• _WHAT YOU HAVE TO DO_: Swap "white plastic table" for "glass coffee table" in the entries, starting at the beginning and going on through the line with "The point (178, 136) is more distant.". Leave all other wording unchanged.

[EXTRACTED MATERIAL start]

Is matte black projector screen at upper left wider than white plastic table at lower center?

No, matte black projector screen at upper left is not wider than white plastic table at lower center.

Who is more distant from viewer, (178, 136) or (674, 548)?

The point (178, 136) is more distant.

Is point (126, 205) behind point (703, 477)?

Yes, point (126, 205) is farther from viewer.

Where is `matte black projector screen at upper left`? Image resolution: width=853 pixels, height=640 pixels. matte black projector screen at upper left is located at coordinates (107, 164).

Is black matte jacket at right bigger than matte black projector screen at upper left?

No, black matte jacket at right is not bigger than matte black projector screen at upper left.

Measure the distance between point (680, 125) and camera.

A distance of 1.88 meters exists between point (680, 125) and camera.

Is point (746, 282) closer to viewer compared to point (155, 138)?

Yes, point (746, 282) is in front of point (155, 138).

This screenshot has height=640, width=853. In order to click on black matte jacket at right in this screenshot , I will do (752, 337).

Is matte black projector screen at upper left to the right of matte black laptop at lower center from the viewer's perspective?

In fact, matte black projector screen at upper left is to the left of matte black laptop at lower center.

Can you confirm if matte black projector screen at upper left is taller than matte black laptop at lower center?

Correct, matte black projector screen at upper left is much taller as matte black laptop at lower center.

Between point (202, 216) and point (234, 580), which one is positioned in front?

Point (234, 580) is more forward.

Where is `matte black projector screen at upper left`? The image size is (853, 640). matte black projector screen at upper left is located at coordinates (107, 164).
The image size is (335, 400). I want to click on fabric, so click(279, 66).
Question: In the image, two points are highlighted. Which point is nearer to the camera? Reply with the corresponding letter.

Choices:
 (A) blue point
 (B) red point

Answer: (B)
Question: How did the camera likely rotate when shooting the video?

[EXTRACTED MATERIAL end]

• _EXPECTED ANSWER_:
Is matte black projector screen at upper left wider than glass coffee table at lower center?

No, matte black projector screen at upper left is not wider than glass coffee table at lower center.

Who is more distant from viewer, (178, 136) or (674, 548)?

The point (178, 136) is more distant.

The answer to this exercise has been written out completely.